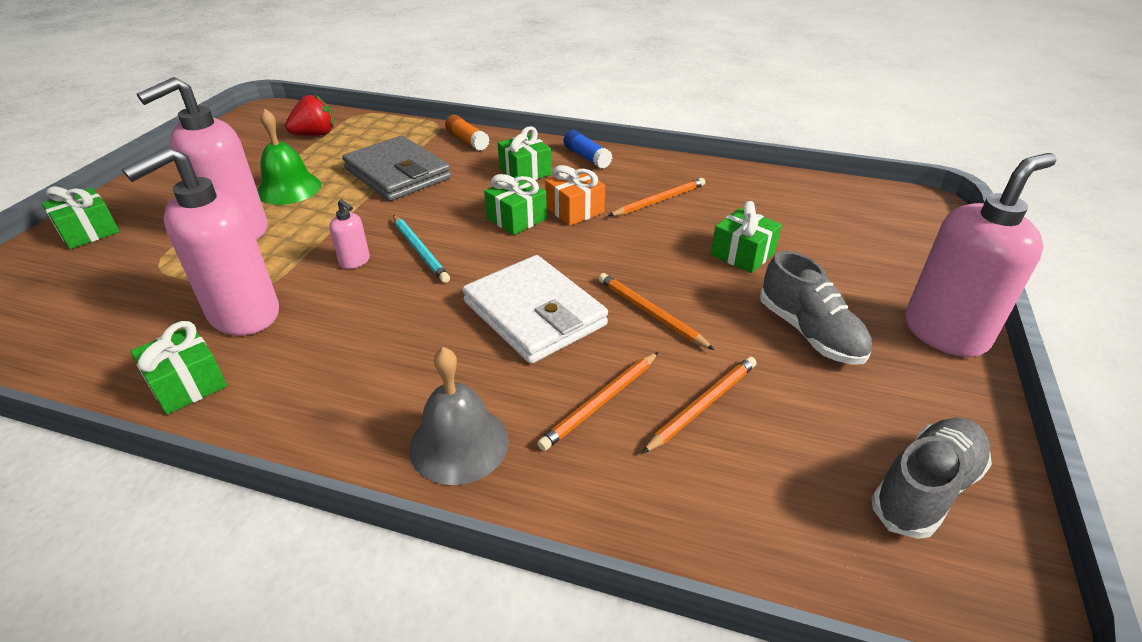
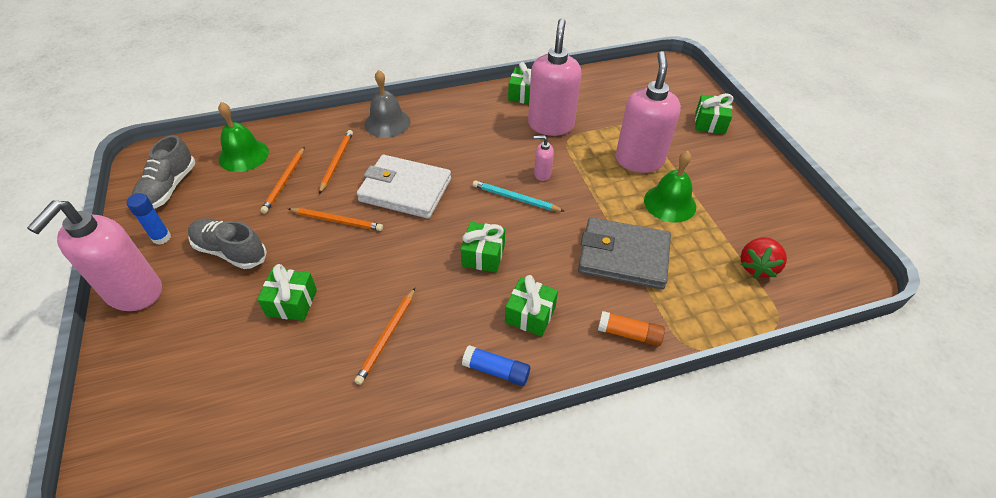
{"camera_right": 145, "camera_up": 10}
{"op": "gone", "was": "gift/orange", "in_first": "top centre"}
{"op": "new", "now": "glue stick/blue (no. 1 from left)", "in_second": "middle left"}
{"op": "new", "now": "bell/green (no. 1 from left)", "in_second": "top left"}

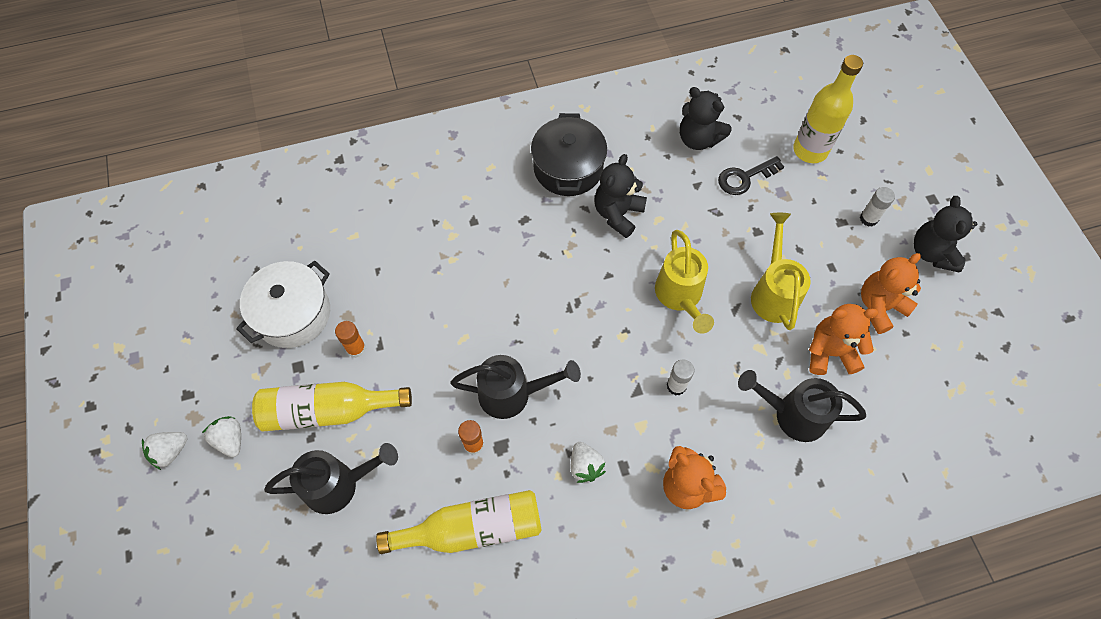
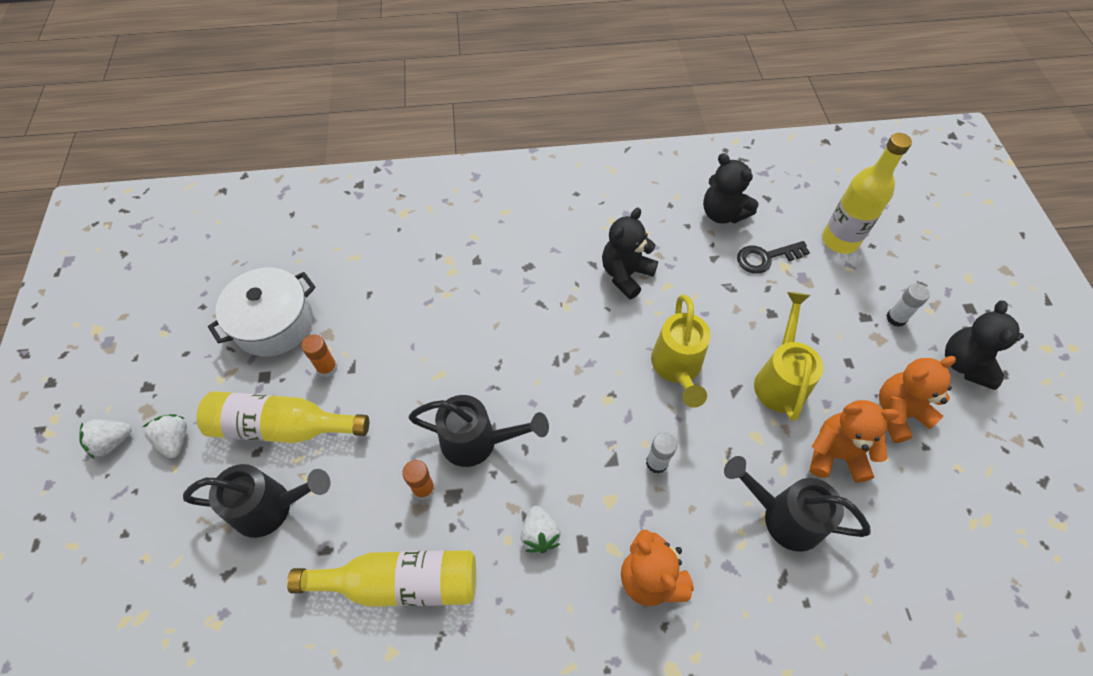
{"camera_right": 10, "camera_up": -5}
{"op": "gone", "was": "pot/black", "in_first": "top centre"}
========================
> _To do_: Produce a verbatim copy of every entry, excluding pictures.

> _Task output_:
{"camera_right": 145, "camera_up": 10}
{"op": "gone", "was": "gift/orange", "in_first": "top centre"}
{"op": "new", "now": "glue stick/blue (no. 1 from left)", "in_second": "middle left"}
{"op": "new", "now": "bell/green (no. 1 from left)", "in_second": "top left"}

{"camera_right": 10, "camera_up": -5}
{"op": "gone", "was": "pot/black", "in_first": "top centre"}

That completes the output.